_Try it_:
Return every line below in which "none" appears.

§

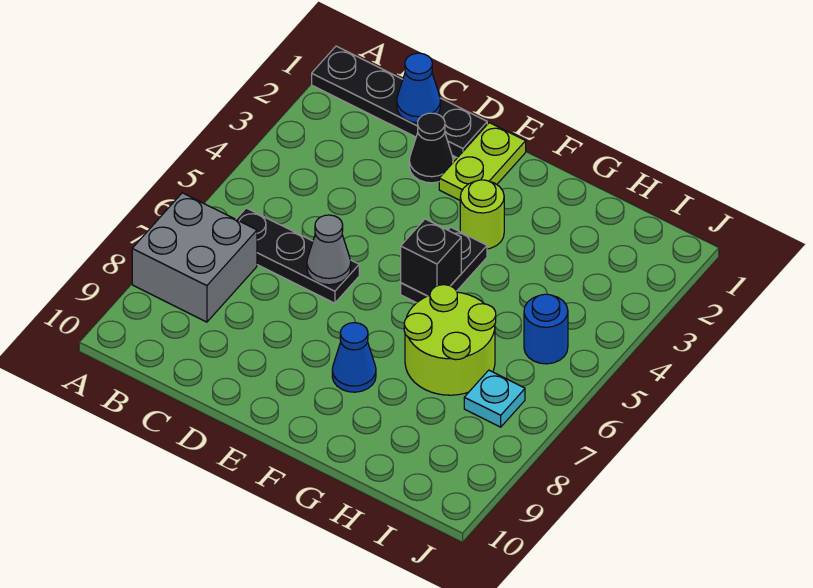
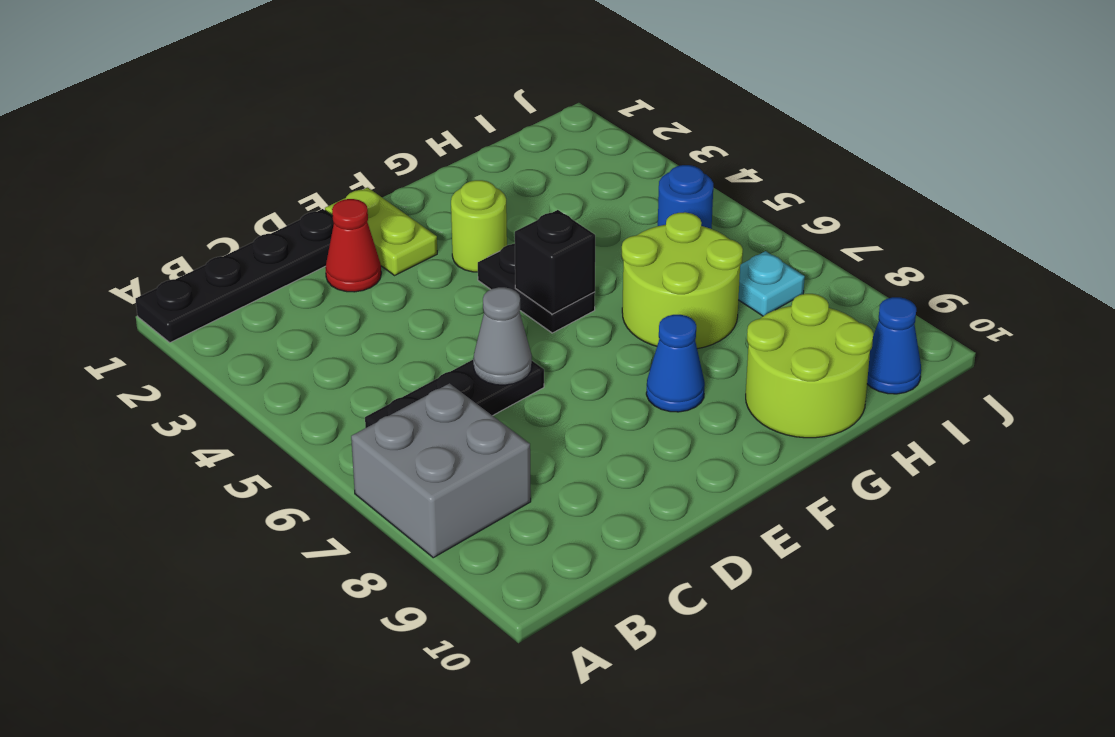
blue cone C1 level 2 -> blue cone I10 level 1
black cone D2 level 1 -> red cone D2 level 1
none -> lime round brick G9:H10 level 1

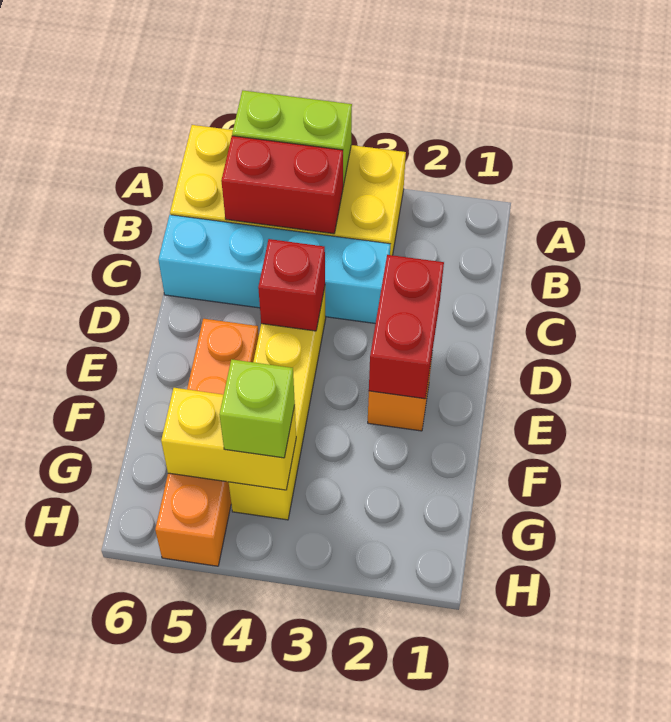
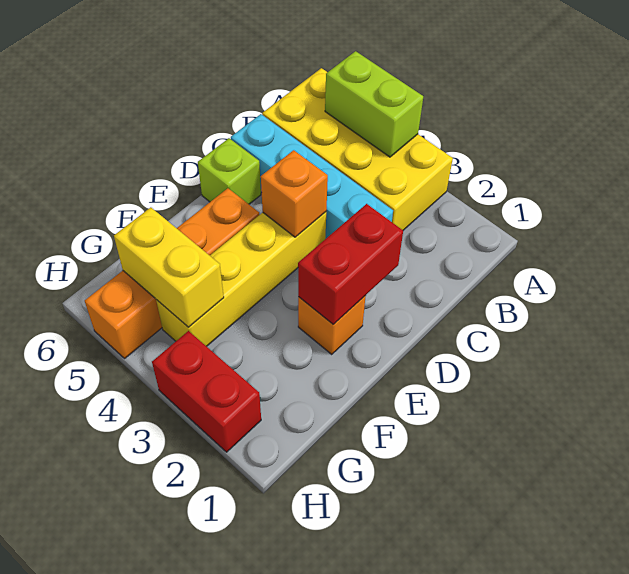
red brick B4:B5 level 2 -> red brick H2:H3 level 1
red brick D4 level 2 -> orange brick D4 level 2
lime brick G4 level 3 -> lime brick D6 level 1

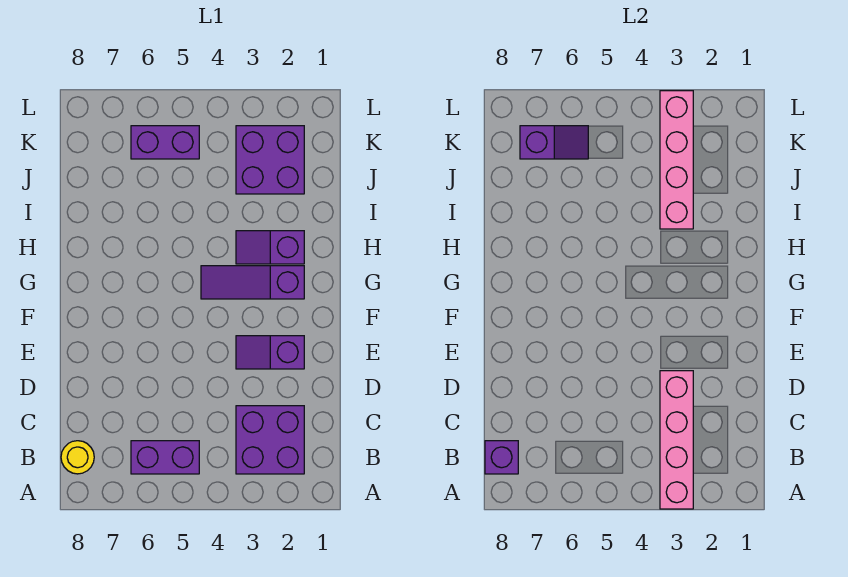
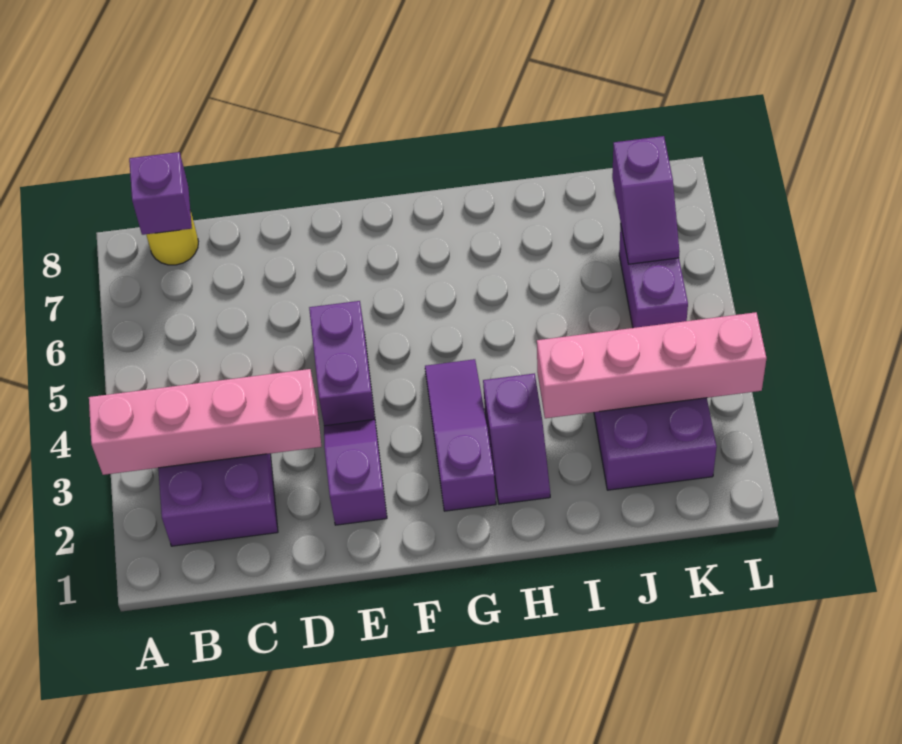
purple brick B5:B6 level 1 -> purple brick E4:E5 level 1
purple slope H2:H3 level 1 top 2 -> purple slope H2:H3 level 1 top 3

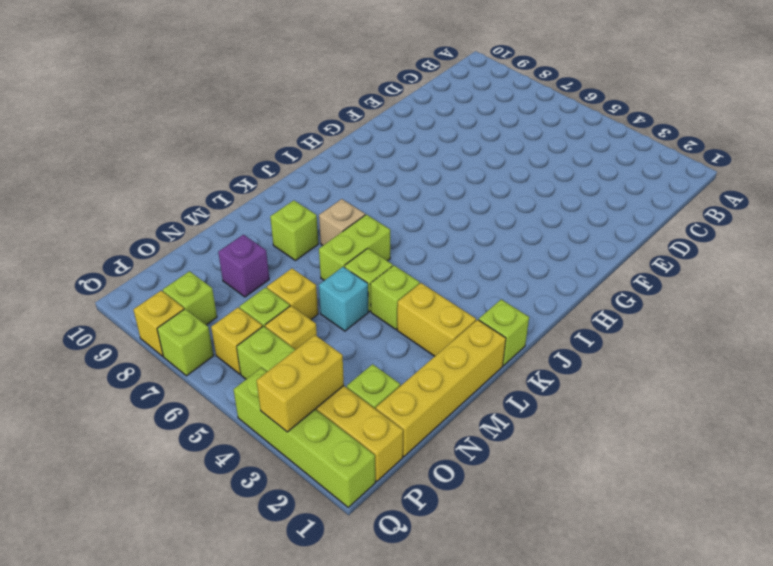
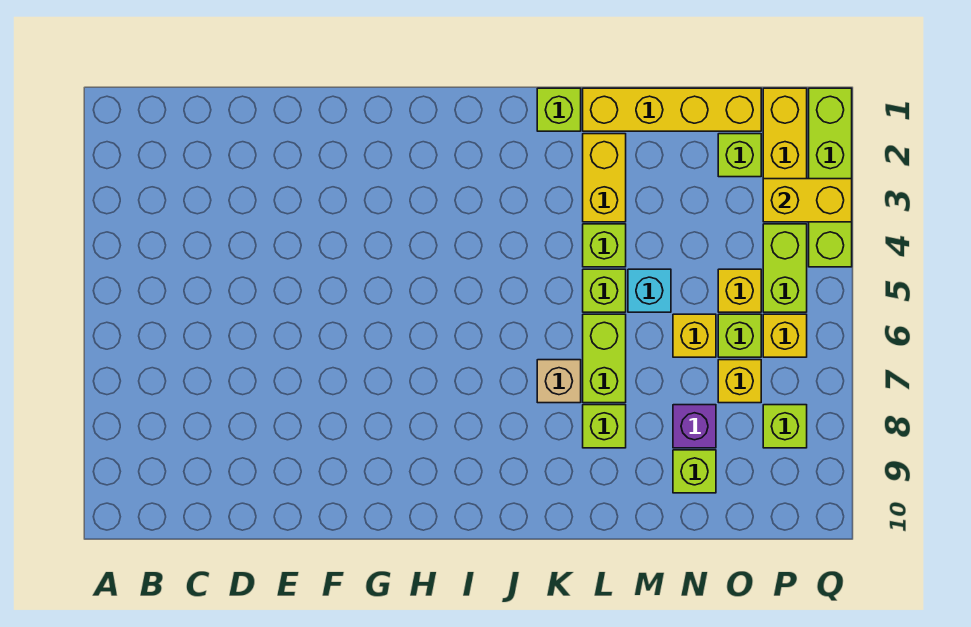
lime brick K6:L6 level 1 -> lime brick L6:L7 level 1
lime brick Q7 level 1 -> lime brick N9 level 1
yellow brick Q8 level 1 -> yellow brick O7 level 1

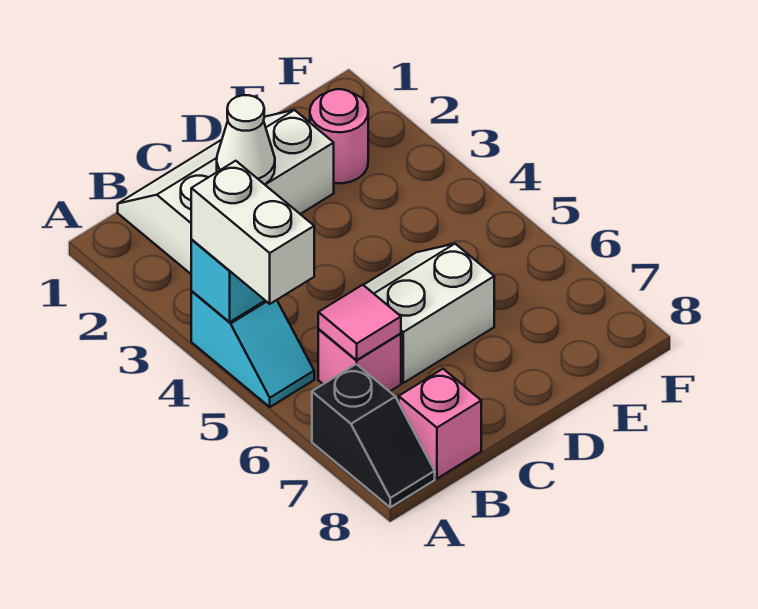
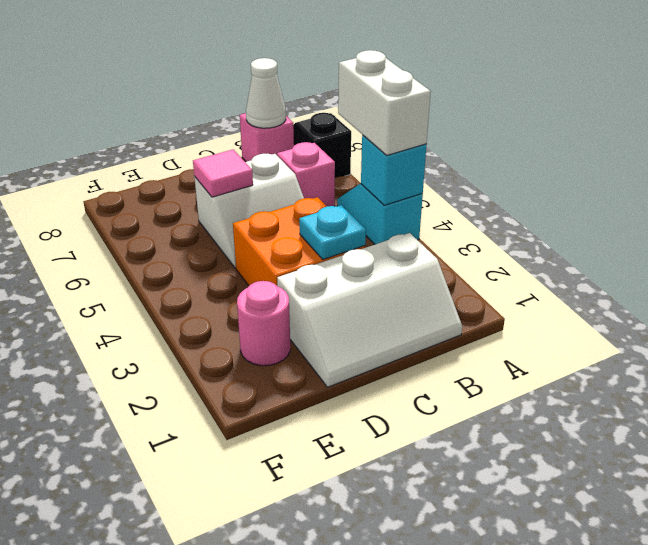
pink tile B6 level 2 -> pink tile D6 level 2
white cone C2 level 2 -> white cone B8 level 2
none -> orange brick C3:D4 level 1
none -> cyan plate C3 level 2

§

_Answer for the task_:
none -> lime round brick G9:H10 level 1
none -> orange brick C3:D4 level 1
none -> cyan plate C3 level 2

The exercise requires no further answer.